--- DATA PROVIDED ---
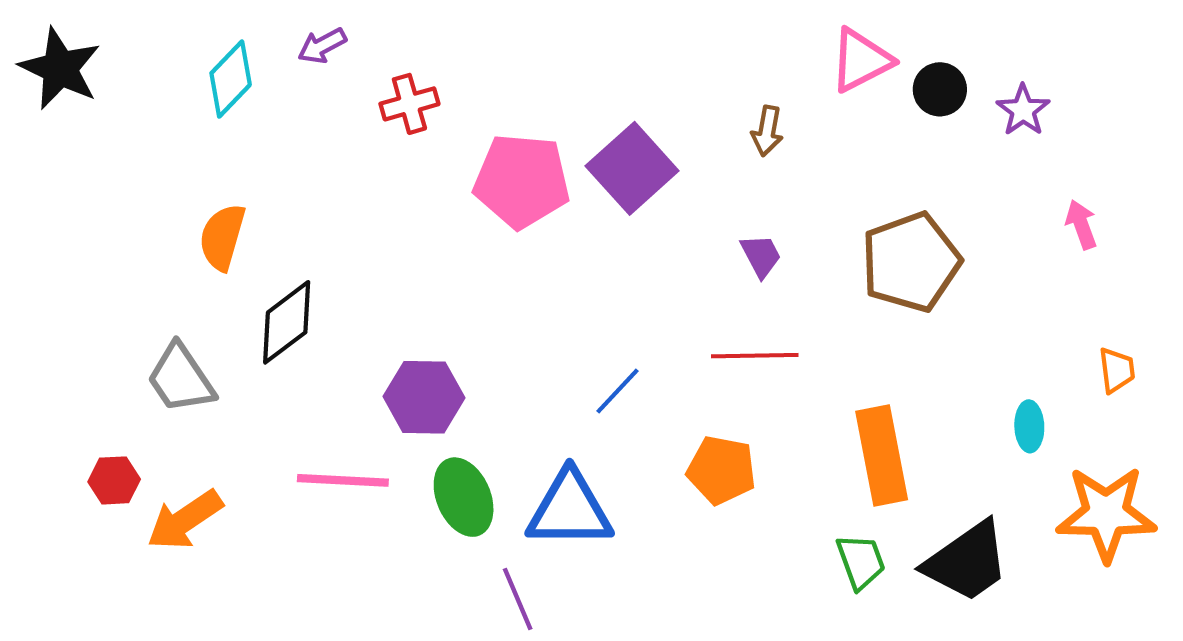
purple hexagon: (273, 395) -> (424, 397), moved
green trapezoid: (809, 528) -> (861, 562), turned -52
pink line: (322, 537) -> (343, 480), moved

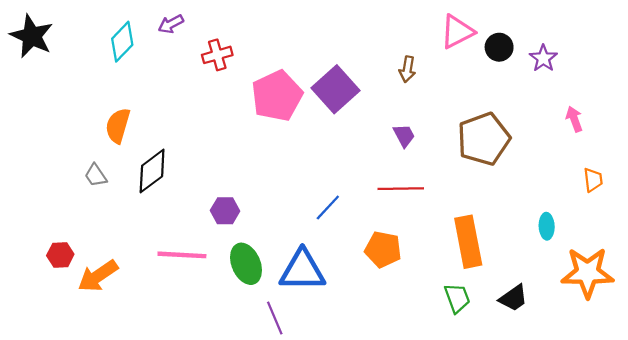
pink pentagon: (522, 181) -> (277, 96), turned -30
orange trapezoid: (1117, 370) -> (593, 180), moved
gray trapezoid: (181, 378) -> (96, 175), moved, size x0.6
purple hexagon: (424, 397) -> (225, 211), size x0.7
black trapezoid: (967, 562) -> (513, 298), size x0.6

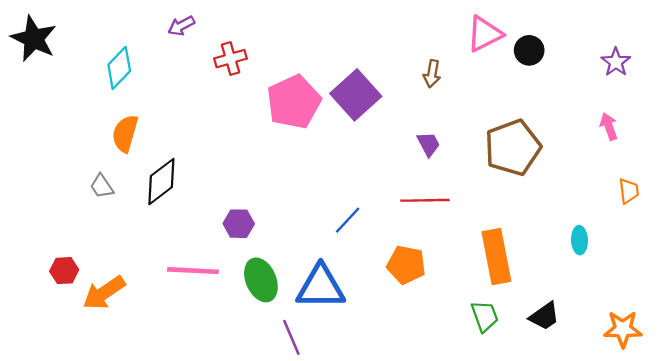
cyan diamond: (122, 42) -> (119, 68), moved
purple star: (543, 58) -> (616, 62), moved
orange star: (588, 273) -> (623, 329), moved, size x0.7

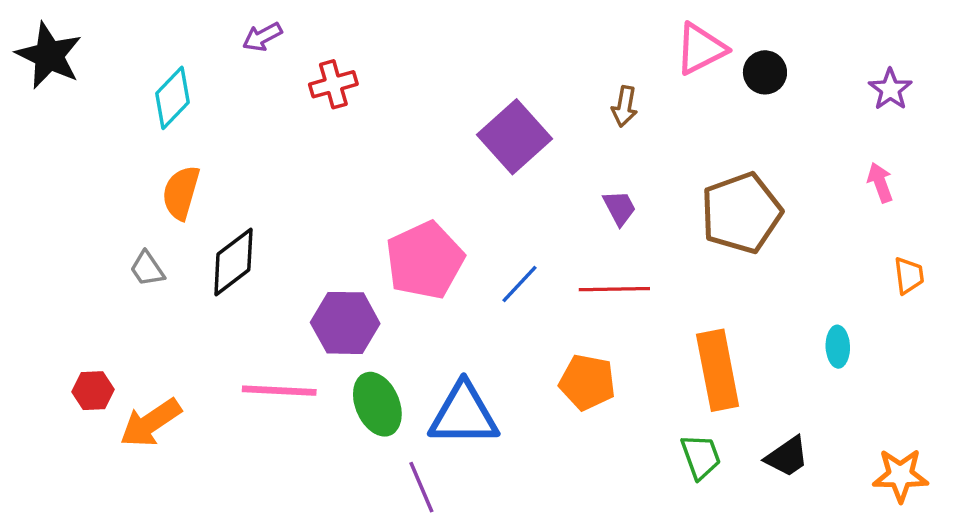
pink pentagon: (294, 102) -> (425, 260), moved
blue line: (348, 220) -> (520, 284), moved
purple hexagon: (239, 224) -> (345, 323), size x1.5

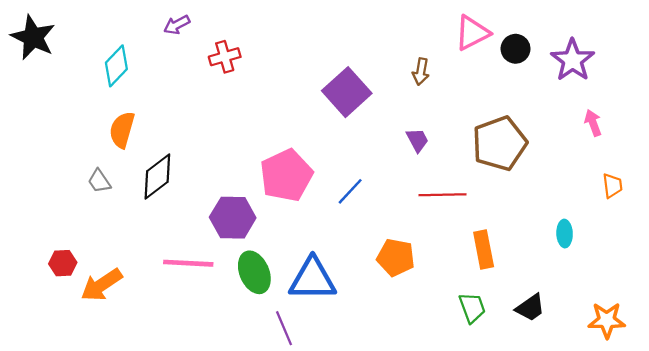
purple star: (890, 89) -> (573, 60), moved, size x1.5
red line: (614, 289) -> (443, 195), moved
orange rectangle: (718, 370) -> (484, 249), size x0.7

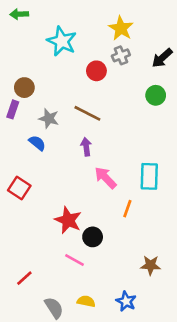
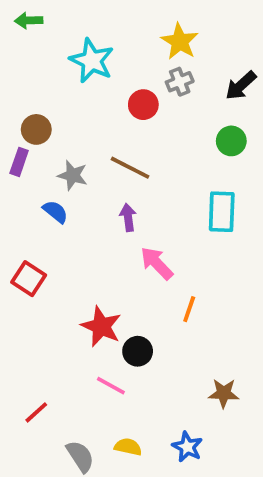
cyan rectangle: (149, 176) -> (222, 212), moved

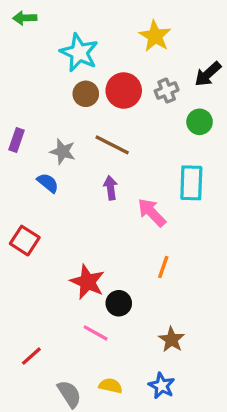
gray cross: (180, 82) -> (167, 91), moved
red circle: (143, 105) -> (124, 91), size x1.4
brown circle: (36, 129) -> (86, 94), moved
pink arrow: (157, 263) -> (152, 213), moved
brown star: (224, 393) -> (172, 340), moved, turned 30

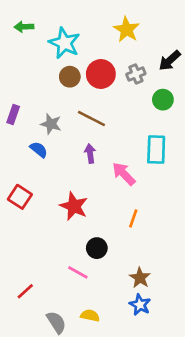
green arrow: (25, 18) -> (24, 27), moved
red star: (87, 282) -> (74, 206), moved
blue star: (162, 386) -> (140, 305), moved

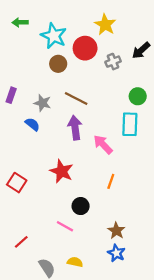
red circle: (101, 74) -> (85, 48), moved
green circle: (163, 100) -> (138, 96), moved
purple arrow: (90, 154) -> (75, 128), size x1.5
red square: (20, 197) -> (17, 183), moved

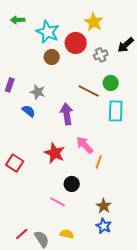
green circle: (138, 96) -> (111, 83), moved
brown line: (76, 99) -> (89, 91), moved
pink arrow: (103, 144) -> (85, 145), moved
red line: (21, 242) -> (22, 234), moved

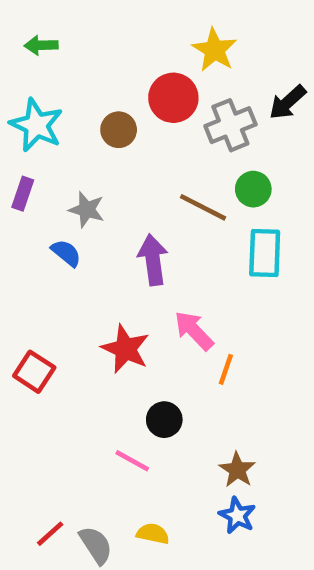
cyan star: (48, 32) -> (36, 125), moved
gray cross: (101, 55) -> (230, 125), size x1.5

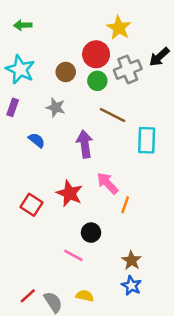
green circle: (253, 189) -> (97, 81), moved
gray star: (87, 210) -> (56, 107), moved
red square: (34, 372) -> (32, 205), moved

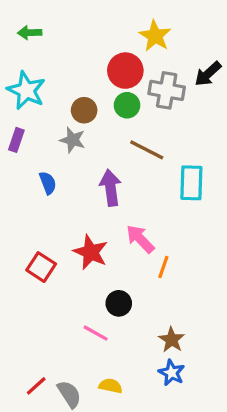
gray cross: (128, 69) -> (167, 90), turned 32
brown circle: (66, 72) -> (84, 110), moved
blue semicircle: (37, 140) -> (48, 183), turned 30

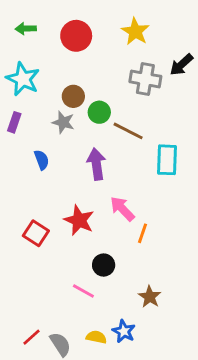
red circle: (125, 71) -> (76, 36), moved
green circle: (127, 105) -> (99, 112), moved
blue star: (172, 373) -> (124, 331), moved

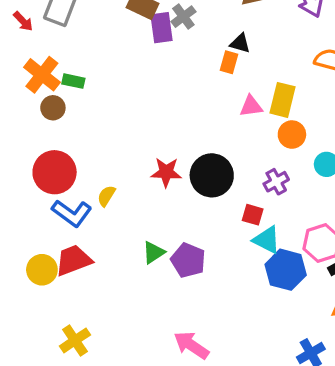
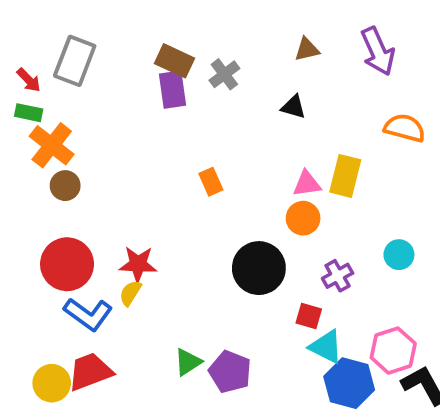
purple rectangle: (161, 28) -> (173, 90), moved
orange rectangle: (229, 62) -> (211, 182), moved, turned -40
green rectangle: (73, 81) -> (29, 113), moved
orange circle: (292, 135) -> (303, 218), moved
red star: (166, 172) -> (138, 264), moved

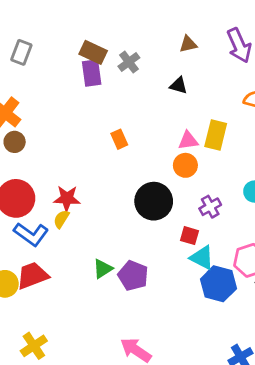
gray rectangle: (75, 61) -> (21, 52), size x0.7

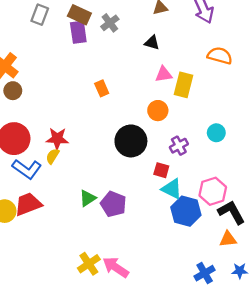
gray rectangle: (21, 52) -> (40, 15), moved
pink triangle: (188, 141) -> (164, 74), moved
yellow cross: (34, 346) -> (89, 264), moved

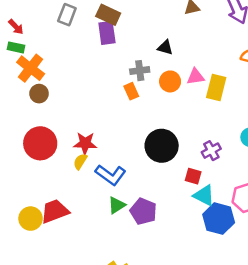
gray cross: (110, 23) -> (140, 71), moved, turned 30
black triangle: (152, 43) -> (165, 47), moved
orange circle: (158, 111) -> (170, 81), moved
blue L-shape: (27, 169) -> (111, 175), moved

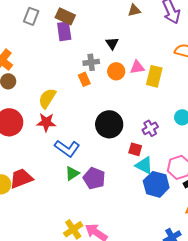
black triangle: (165, 47) -> (112, 43), turned 40
yellow semicircle: (80, 162) -> (47, 98), moved, size x1.5

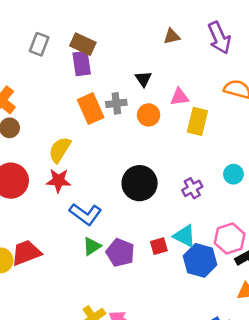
pink triangle: (137, 67) -> (179, 97), moved
orange rectangle: (84, 79) -> (91, 109), moved, size x1.6
red square: (135, 149) -> (159, 246), moved, turned -32

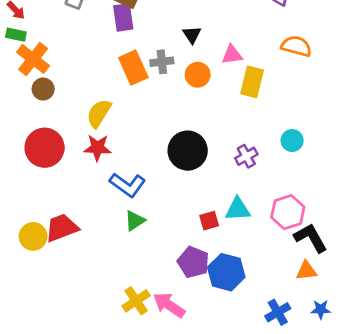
cyan triangle: (185, 236) -> (238, 209), turned -30
purple pentagon: (120, 253) -> (193, 262), moved
blue hexagon: (200, 260) -> (226, 272), moved

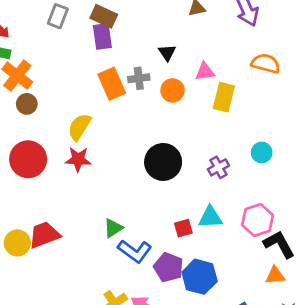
blue L-shape: (128, 185) -> (135, 251), moved

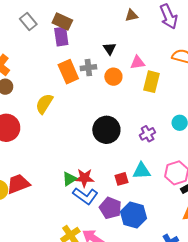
gray rectangle: (58, 16) -> (28, 21), turned -60
red star: (78, 159) -> (84, 178), moved

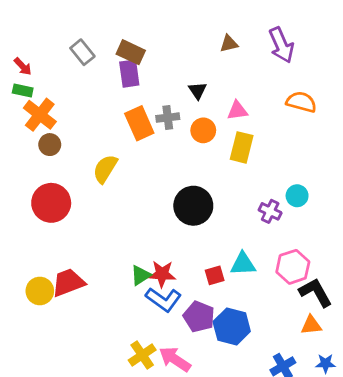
yellow rectangle: (152, 82) -> (242, 147), moved
purple cross: (148, 134) -> (270, 211), moved, turned -35

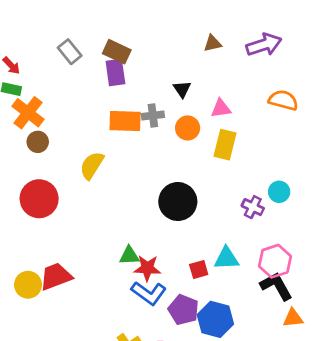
purple arrow: (281, 45) -> (264, 45), turned -84
orange rectangle: (139, 123) -> (125, 121), turned -64
green triangle: (141, 275) -> (129, 256), moved, turned 30
black L-shape: (316, 292) -> (276, 286), moved

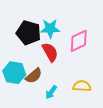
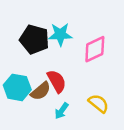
red semicircle: (50, 52) -> (57, 81), moved
yellow semicircle: (82, 86) -> (99, 103), turned 36

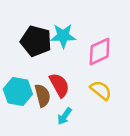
brown semicircle: (41, 91) -> (43, 95), turned -65
yellow semicircle: (99, 103) -> (101, 90), moved

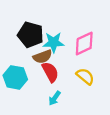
cyan star: (63, 36) -> (54, 42), moved
brown semicircle: (43, 95) -> (43, 57), moved, turned 84

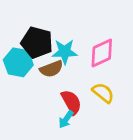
red semicircle: (50, 72) -> (71, 102), moved
cyan hexagon: (15, 77) -> (18, 62), moved

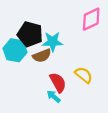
pink diamond: (102, 53) -> (91, 19), moved
cyan arrow: (66, 119) -> (54, 96), turned 96

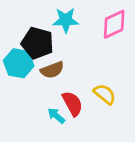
cyan star: (53, 42) -> (66, 20), moved
cyan arrow: (54, 96) -> (56, 116), moved

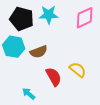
black pentagon: (37, 43) -> (22, 19), moved
cyan arrow: (56, 116) -> (29, 94), moved

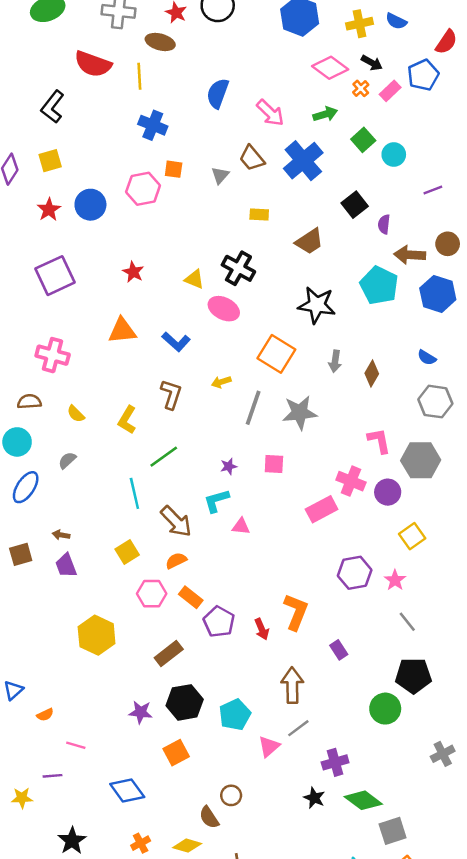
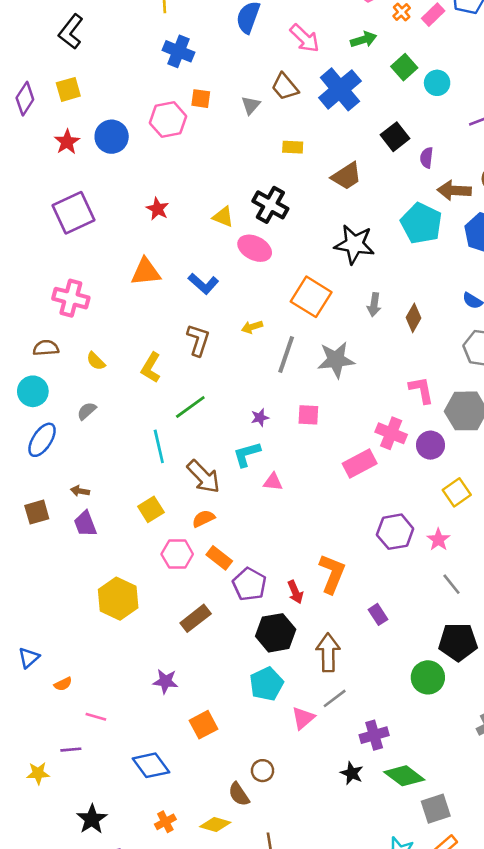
black hexagon: (185, 702) -> (276, 633), moved

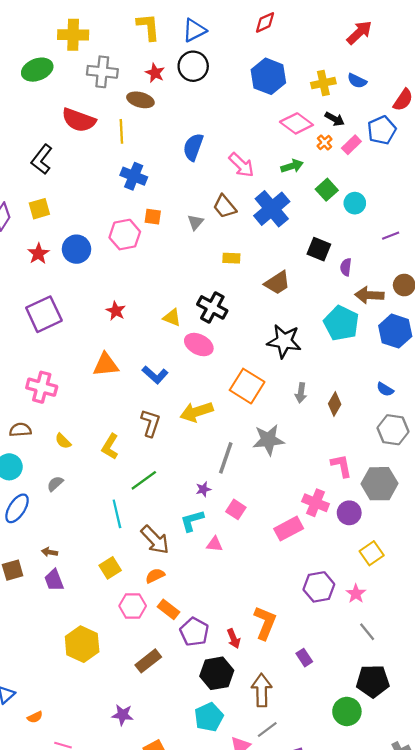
black square: (395, 137) -> (319, 249), turned -30
yellow arrow: (252, 327) -> (197, 412), size x1.8
gray line: (286, 355) -> (226, 458), moved
pink square: (308, 415) -> (236, 509), moved, turned 30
---
An exact copy is needed. It runs from the line above containing "yellow cross: (34, 346) -> (89, 264), moved" down to the line containing "brown semicircle: (43, 95)", both included, with no pictures.

EXERCISE OUTPUT:
yellow cross: (34, 346) -> (89, 264), moved

gray cross: (110, 23) -> (140, 71), moved, turned 30
black triangle: (152, 43) -> (165, 47), moved
orange circle: (158, 111) -> (170, 81), moved
blue L-shape: (27, 169) -> (111, 175), moved

black triangle: (165, 47) -> (112, 43), turned 40
yellow semicircle: (80, 162) -> (47, 98), moved, size x1.5

pink triangle: (137, 67) -> (179, 97), moved
orange rectangle: (84, 79) -> (91, 109), moved, size x1.6
red square: (135, 149) -> (159, 246), moved, turned -32

cyan triangle: (185, 236) -> (238, 209), turned -30
purple pentagon: (120, 253) -> (193, 262), moved
blue hexagon: (200, 260) -> (226, 272), moved

blue L-shape: (128, 185) -> (135, 251), moved

gray rectangle: (58, 16) -> (28, 21), turned -60
red star: (78, 159) -> (84, 178), moved

yellow rectangle: (152, 82) -> (242, 147), moved
purple cross: (148, 134) -> (270, 211), moved, turned -35

purple arrow: (281, 45) -> (264, 45), turned -84
orange rectangle: (139, 123) -> (125, 121), turned -64
green triangle: (141, 275) -> (129, 256), moved, turned 30
black L-shape: (316, 292) -> (276, 286), moved

red semicircle: (50, 52) -> (57, 81), moved
yellow semicircle: (82, 86) -> (99, 103), turned 36

brown semicircle: (41, 91) -> (43, 95), turned -65
yellow semicircle: (99, 103) -> (101, 90), moved

cyan star: (63, 36) -> (54, 42), moved
brown semicircle: (43, 95) -> (43, 57), moved, turned 84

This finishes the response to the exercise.